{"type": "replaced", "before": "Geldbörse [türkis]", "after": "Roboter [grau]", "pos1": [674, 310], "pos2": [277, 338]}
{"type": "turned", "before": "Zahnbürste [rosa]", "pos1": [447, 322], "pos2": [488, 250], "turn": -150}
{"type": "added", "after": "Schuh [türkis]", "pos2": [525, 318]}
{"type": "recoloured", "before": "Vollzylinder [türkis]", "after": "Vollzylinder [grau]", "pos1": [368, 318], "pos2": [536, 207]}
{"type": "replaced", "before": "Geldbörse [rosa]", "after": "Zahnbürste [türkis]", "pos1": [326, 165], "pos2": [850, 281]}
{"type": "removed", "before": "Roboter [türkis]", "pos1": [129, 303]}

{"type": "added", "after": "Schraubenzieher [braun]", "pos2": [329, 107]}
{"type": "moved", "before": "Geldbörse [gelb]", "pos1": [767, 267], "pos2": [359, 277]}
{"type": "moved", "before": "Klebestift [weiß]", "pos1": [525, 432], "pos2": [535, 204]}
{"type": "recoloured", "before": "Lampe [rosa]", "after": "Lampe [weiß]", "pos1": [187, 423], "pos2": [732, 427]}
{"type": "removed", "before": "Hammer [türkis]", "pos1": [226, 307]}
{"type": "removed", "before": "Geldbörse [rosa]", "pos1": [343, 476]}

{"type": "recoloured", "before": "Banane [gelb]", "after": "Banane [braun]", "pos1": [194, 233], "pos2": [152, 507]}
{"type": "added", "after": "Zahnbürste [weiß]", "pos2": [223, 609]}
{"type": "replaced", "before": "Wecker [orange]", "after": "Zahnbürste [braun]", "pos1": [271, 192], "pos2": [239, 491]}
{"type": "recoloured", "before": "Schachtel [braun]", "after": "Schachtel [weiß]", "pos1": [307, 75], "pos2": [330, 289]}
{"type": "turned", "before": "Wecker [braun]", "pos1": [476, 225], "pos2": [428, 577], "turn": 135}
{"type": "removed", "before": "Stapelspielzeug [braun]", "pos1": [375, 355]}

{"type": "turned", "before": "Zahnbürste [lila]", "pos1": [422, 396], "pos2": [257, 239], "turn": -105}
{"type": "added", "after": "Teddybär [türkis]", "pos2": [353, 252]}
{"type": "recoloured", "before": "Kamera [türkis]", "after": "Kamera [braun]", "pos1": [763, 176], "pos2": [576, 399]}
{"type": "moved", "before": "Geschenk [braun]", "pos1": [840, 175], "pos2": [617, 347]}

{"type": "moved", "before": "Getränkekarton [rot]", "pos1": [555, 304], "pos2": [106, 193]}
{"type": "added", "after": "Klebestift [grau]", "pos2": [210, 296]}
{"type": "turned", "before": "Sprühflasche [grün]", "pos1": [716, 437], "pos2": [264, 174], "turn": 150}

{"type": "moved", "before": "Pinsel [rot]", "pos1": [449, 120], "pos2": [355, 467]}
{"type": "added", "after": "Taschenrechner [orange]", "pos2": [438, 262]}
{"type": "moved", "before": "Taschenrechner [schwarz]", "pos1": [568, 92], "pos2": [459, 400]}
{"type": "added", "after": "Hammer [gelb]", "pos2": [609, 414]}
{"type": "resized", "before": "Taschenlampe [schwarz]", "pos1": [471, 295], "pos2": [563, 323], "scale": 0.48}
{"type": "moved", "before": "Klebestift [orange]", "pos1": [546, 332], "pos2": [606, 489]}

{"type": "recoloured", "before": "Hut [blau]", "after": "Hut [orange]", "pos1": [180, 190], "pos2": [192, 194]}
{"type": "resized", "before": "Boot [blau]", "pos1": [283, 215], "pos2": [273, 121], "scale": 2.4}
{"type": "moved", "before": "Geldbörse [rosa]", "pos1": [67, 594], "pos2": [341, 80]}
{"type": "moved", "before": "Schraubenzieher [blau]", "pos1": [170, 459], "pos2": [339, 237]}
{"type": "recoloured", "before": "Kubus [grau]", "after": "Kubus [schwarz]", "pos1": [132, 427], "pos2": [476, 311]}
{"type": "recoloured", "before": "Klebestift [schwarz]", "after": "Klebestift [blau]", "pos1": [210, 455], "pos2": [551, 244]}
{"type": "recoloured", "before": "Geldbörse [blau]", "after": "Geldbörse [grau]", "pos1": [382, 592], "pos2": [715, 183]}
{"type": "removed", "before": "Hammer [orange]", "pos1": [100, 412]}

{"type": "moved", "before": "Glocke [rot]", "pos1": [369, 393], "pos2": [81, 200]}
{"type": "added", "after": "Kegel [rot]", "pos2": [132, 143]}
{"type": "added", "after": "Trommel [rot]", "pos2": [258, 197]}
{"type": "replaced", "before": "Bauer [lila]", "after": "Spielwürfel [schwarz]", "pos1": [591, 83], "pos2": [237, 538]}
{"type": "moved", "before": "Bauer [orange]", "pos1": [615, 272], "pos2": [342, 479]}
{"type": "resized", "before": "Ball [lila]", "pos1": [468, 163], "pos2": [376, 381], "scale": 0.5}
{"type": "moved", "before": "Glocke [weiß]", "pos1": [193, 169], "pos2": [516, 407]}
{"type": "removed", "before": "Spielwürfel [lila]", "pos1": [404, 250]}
□ □ □ □
#### TASK DETAILS
Write out every entry again, exactly as it appears.

#### OUTPUT OF THE EXERCISE
{"type": "replaced", "before": "Geldbörse [türkis]", "after": "Roboter [grau]", "pos1": [674, 310], "pos2": [277, 338]}
{"type": "turned", "before": "Zahnbürste [rosa]", "pos1": [447, 322], "pos2": [488, 250], "turn": -150}
{"type": "added", "after": "Schuh [türkis]", "pos2": [525, 318]}
{"type": "recoloured", "before": "Vollzylinder [türkis]", "after": "Vollzylinder [grau]", "pos1": [368, 318], "pos2": [536, 207]}
{"type": "replaced", "before": "Geldbörse [rosa]", "after": "Zahnbürste [türkis]", "pos1": [326, 165], "pos2": [850, 281]}
{"type": "removed", "before": "Roboter [türkis]", "pos1": [129, 303]}

{"type": "added", "after": "Schraubenzieher [braun]", "pos2": [329, 107]}
{"type": "moved", "before": "Geldbörse [gelb]", "pos1": [767, 267], "pos2": [359, 277]}
{"type": "moved", "before": "Klebestift [weiß]", "pos1": [525, 432], "pos2": [535, 204]}
{"type": "recoloured", "before": "Lampe [rosa]", "after": "Lampe [weiß]", "pos1": [187, 423], "pos2": [732, 427]}
{"type": "removed", "before": "Hammer [türkis]", "pos1": [226, 307]}
{"type": "removed", "before": "Geldbörse [rosa]", "pos1": [343, 476]}

{"type": "recoloured", "before": "Banane [gelb]", "after": "Banane [braun]", "pos1": [194, 233], "pos2": [152, 507]}
{"type": "added", "after": "Zahnbürste [weiß]", "pos2": [223, 609]}
{"type": "replaced", "before": "Wecker [orange]", "after": "Zahnbürste [braun]", "pos1": [271, 192], "pos2": [239, 491]}
{"type": "recoloured", "before": "Schachtel [braun]", "after": "Schachtel [weiß]", "pos1": [307, 75], "pos2": [330, 289]}
{"type": "turned", "before": "Wecker [braun]", "pos1": [476, 225], "pos2": [428, 577], "turn": 135}
{"type": "removed", "before": "Stapelspielzeug [braun]", "pos1": [375, 355]}

{"type": "turned", "before": "Zahnbürste [lila]", "pos1": [422, 396], "pos2": [257, 239], "turn": -105}
{"type": "added", "after": "Teddybär [türkis]", "pos2": [353, 252]}
{"type": "recoloured", "before": "Kamera [türkis]", "after": "Kamera [braun]", "pos1": [763, 176], "pos2": [576, 399]}
{"type": "moved", "before": "Geschenk [braun]", "pos1": [840, 175], "pos2": [617, 347]}

{"type": "moved", "before": "Getränkekarton [rot]", "pos1": [555, 304], "pos2": [106, 193]}
{"type": "added", "after": "Klebestift [grau]", "pos2": [210, 296]}
{"type": "turned", "before": "Sprühflasche [grün]", "pos1": [716, 437], "pos2": [264, 174], "turn": 150}

{"type": "moved", "before": "Pinsel [rot]", "pos1": [449, 120], "pos2": [355, 467]}
{"type": "added", "after": "Taschenrechner [orange]", "pos2": [438, 262]}
{"type": "moved", "before": "Taschenrechner [schwarz]", "pos1": [568, 92], "pos2": [459, 400]}
{"type": "added", "after": "Hammer [gelb]", "pos2": [609, 414]}
{"type": "resized", "before": "Taschenlampe [schwarz]", "pos1": [471, 295], "pos2": [563, 323], "scale": 0.48}
{"type": "moved", "before": "Klebestift [orange]", "pos1": [546, 332], "pos2": [606, 489]}

{"type": "recoloured", "before": "Hut [blau]", "after": "Hut [orange]", "pos1": [180, 190], "pos2": [192, 194]}
{"type": "resized", "before": "Boot [blau]", "pos1": [283, 215], "pos2": [273, 121], "scale": 2.4}
{"type": "moved", "before": "Geldbörse [rosa]", "pos1": [67, 594], "pos2": [341, 80]}
{"type": "moved", "before": "Schraubenzieher [blau]", "pos1": [170, 459], "pos2": [339, 237]}
{"type": "recoloured", "before": "Kubus [grau]", "after": "Kubus [schwarz]", "pos1": [132, 427], "pos2": [476, 311]}
{"type": "recoloured", "before": "Klebestift [schwarz]", "after": "Klebestift [blau]", "pos1": [210, 455], "pos2": [551, 244]}
{"type": "recoloured", "before": "Geldbörse [blau]", "after": "Geldbörse [grau]", "pos1": [382, 592], "pos2": [715, 183]}
{"type": "removed", "before": "Hammer [orange]", "pos1": [100, 412]}

{"type": "moved", "before": "Glocke [rot]", "pos1": [369, 393], "pos2": [81, 200]}
{"type": "added", "after": "Kegel [rot]", "pos2": [132, 143]}
{"type": "added", "after": "Trommel [rot]", "pos2": [258, 197]}
{"type": "replaced", "before": "Bauer [lila]", "after": "Spielwürfel [schwarz]", "pos1": [591, 83], "pos2": [237, 538]}
{"type": "moved", "before": "Bauer [orange]", "pos1": [615, 272], "pos2": [342, 479]}
{"type": "resized", "before": "Ball [lila]", "pos1": [468, 163], "pos2": [376, 381], "scale": 0.5}
{"type": "moved", "before": "Glocke [weiß]", "pos1": [193, 169], "pos2": [516, 407]}
{"type": "removed", "before": "Spielwürfel [lila]", "pos1": [404, 250]}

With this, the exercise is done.